How to complete this task — Nothing but a number should be given: the count of lines in the data that include the string "tape".

Data section —
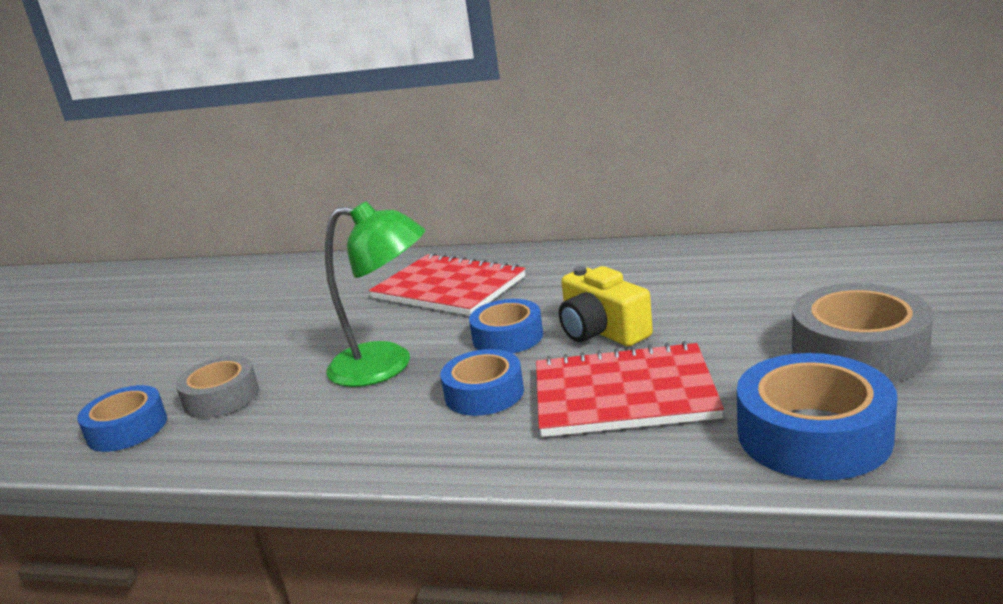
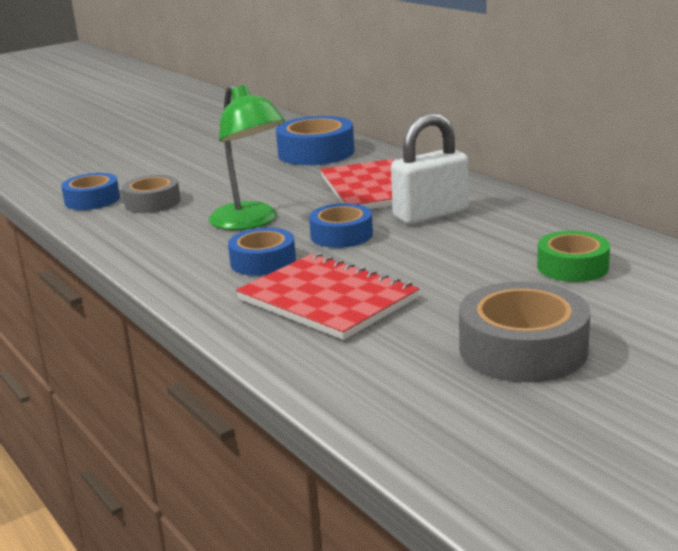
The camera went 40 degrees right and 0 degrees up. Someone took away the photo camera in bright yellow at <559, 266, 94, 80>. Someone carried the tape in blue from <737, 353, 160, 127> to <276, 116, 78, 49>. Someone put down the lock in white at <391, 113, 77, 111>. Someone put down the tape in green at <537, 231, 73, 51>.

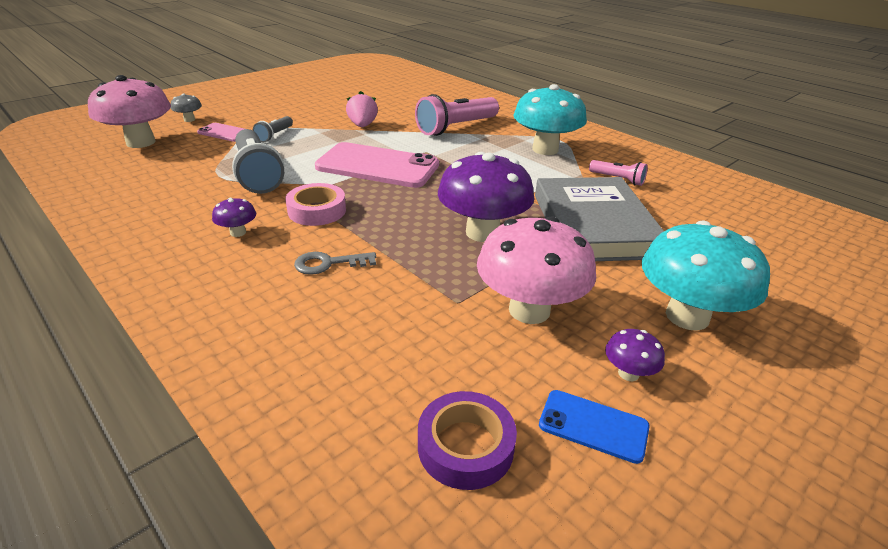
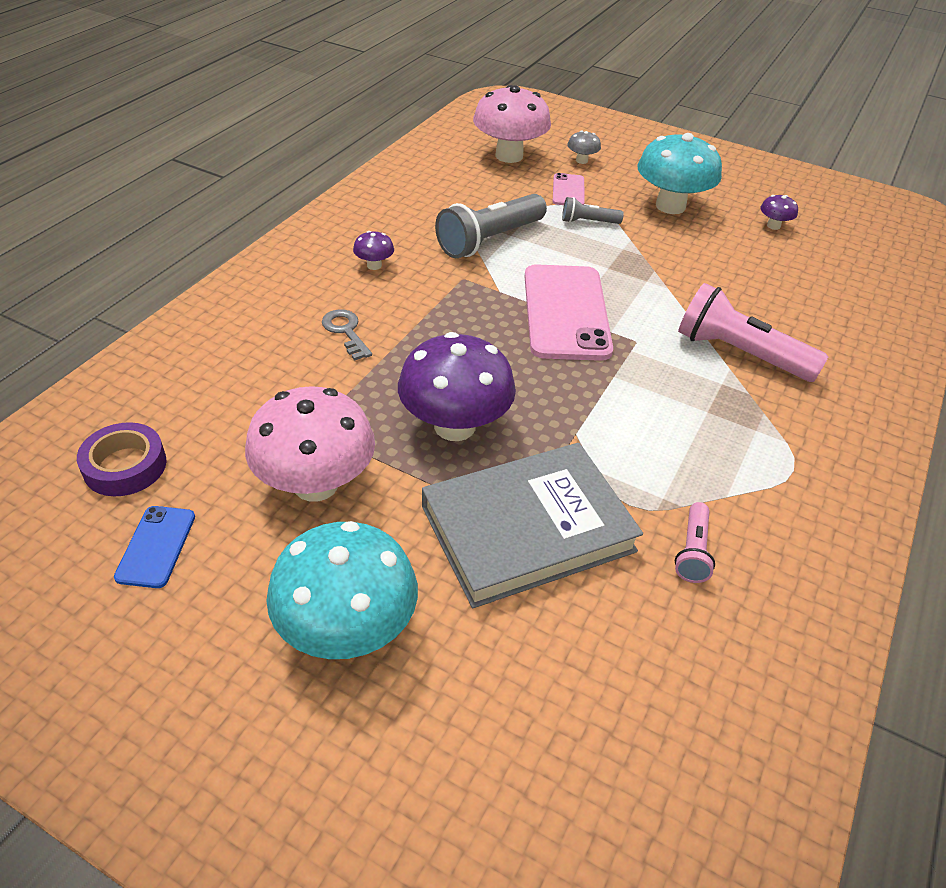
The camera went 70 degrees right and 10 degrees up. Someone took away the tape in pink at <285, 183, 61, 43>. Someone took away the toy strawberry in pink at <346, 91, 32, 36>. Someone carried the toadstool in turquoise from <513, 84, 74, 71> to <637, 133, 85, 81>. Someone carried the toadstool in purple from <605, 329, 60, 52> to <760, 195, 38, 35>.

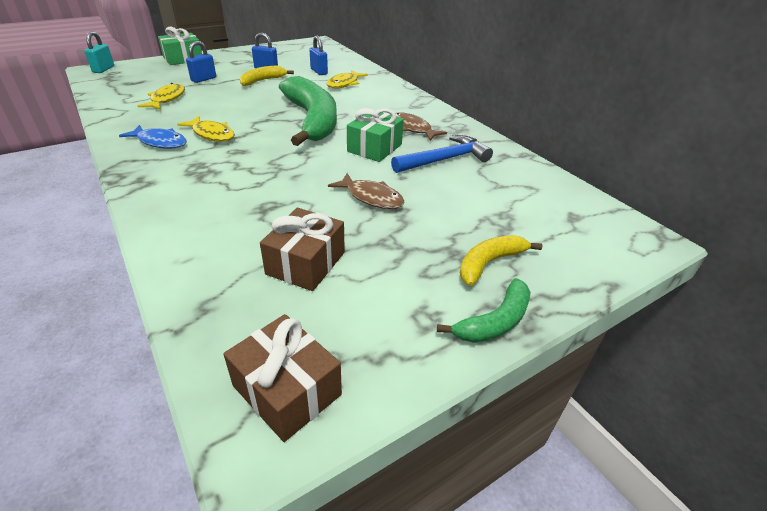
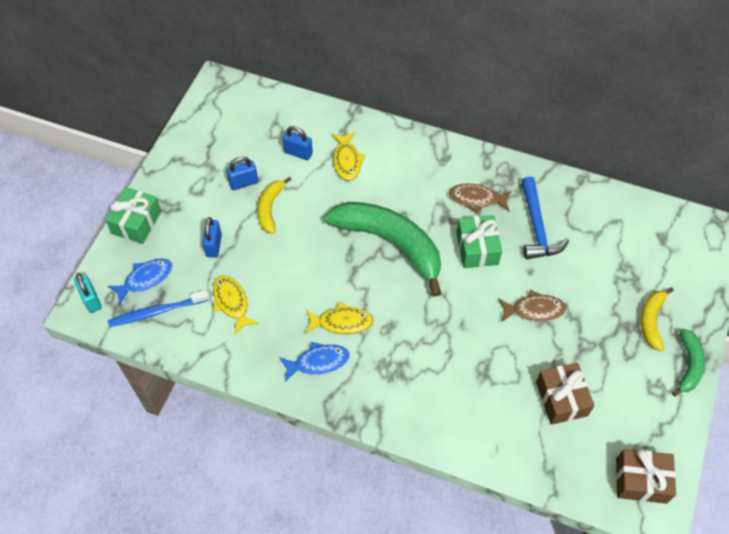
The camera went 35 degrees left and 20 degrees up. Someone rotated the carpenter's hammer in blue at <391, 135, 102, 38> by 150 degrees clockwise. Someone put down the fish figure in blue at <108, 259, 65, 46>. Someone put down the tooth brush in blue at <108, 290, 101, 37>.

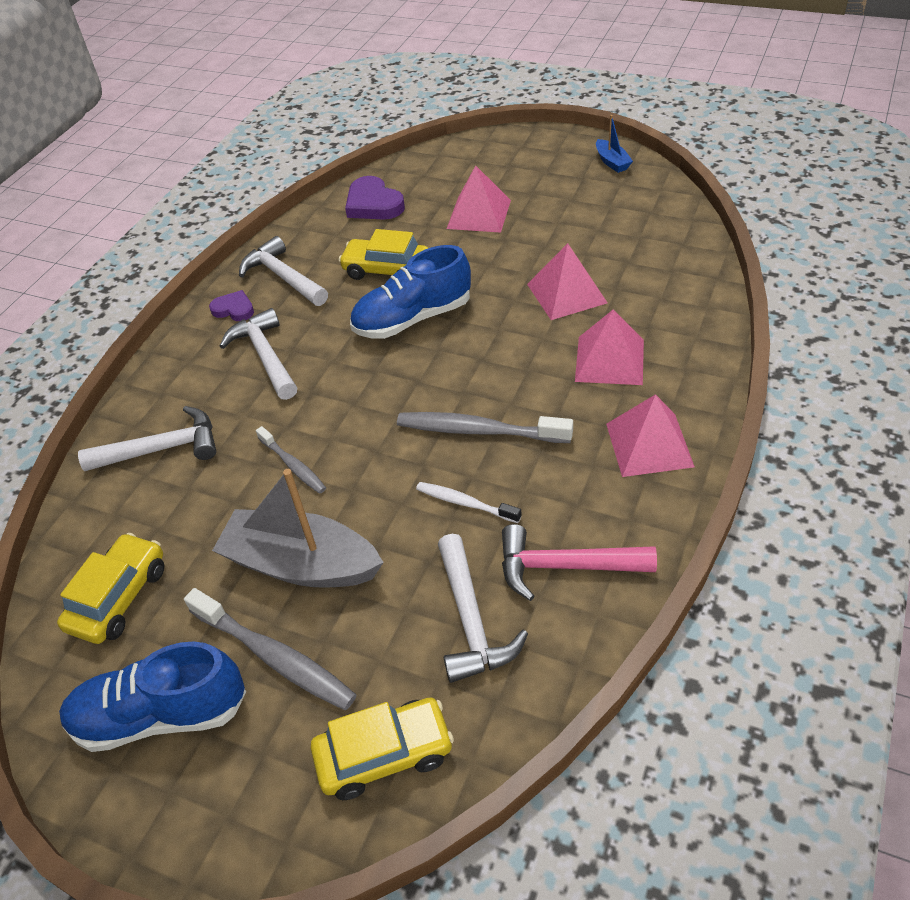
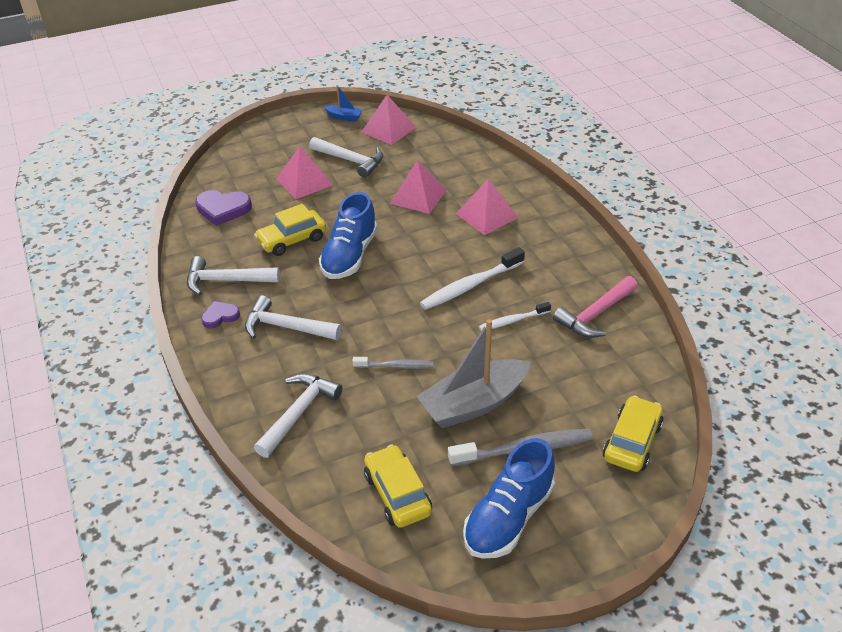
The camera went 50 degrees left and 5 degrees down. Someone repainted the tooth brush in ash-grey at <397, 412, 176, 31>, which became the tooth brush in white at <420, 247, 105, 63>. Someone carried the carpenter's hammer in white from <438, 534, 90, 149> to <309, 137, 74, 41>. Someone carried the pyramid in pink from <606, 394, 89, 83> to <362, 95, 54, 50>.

Written solution — 2